<<<<
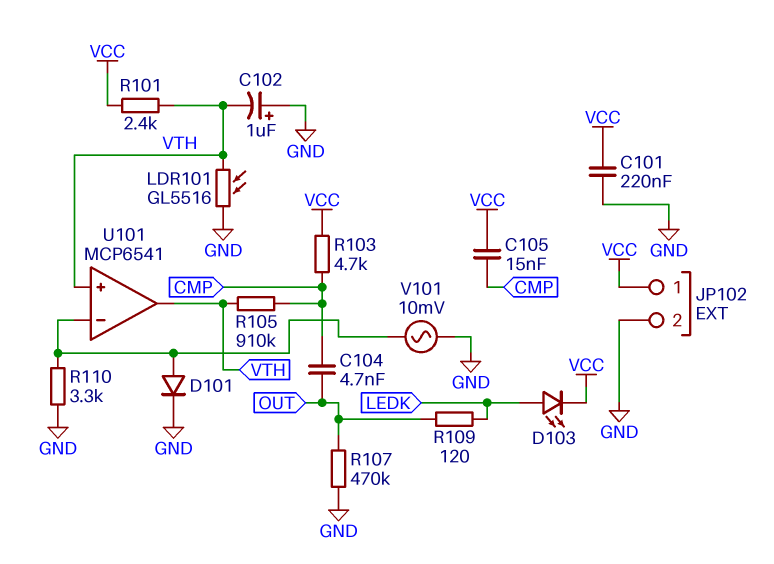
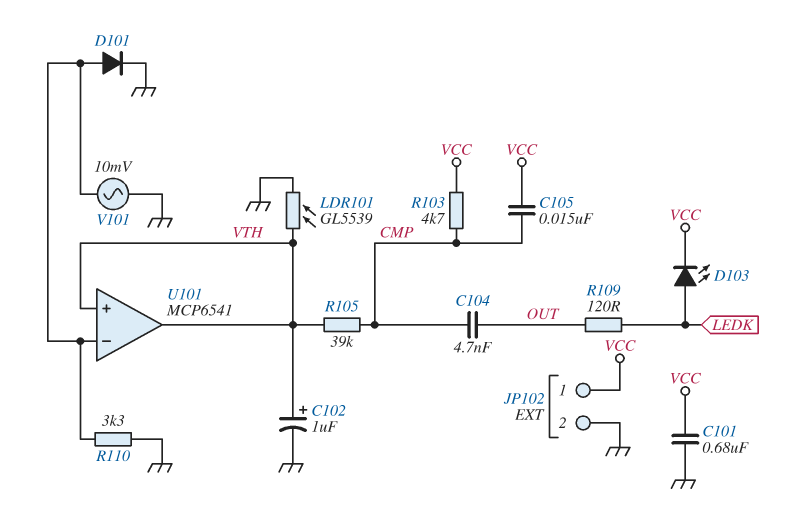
C101: 220nF (GND, VCC) -> 680nF (GND, VCC)
C102: 1uF (plus GND, minus VTH) -> 1uF (plus VTH, minus GND)
LDR101: GL5516 (GND, VTH) -> GL5539 (GND, VTH)
R101: 2.4k (VCC, VTH) -> none
R105: 910k (CMP, VTH) -> 39k (CMP, VTH)
R107: 470k (GND, OUT) -> none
>>>>
PROBLEM DETAILS: Keep to the lines from the one containing "R101: 2.4k (VCC, VTH) -> none" to the end of the entries above, and retype them exactly.

SOLUTION TO THIS EXERCISE:
R101: 2.4k (VCC, VTH) -> none
R105: 910k (CMP, VTH) -> 39k (CMP, VTH)
R107: 470k (GND, OUT) -> none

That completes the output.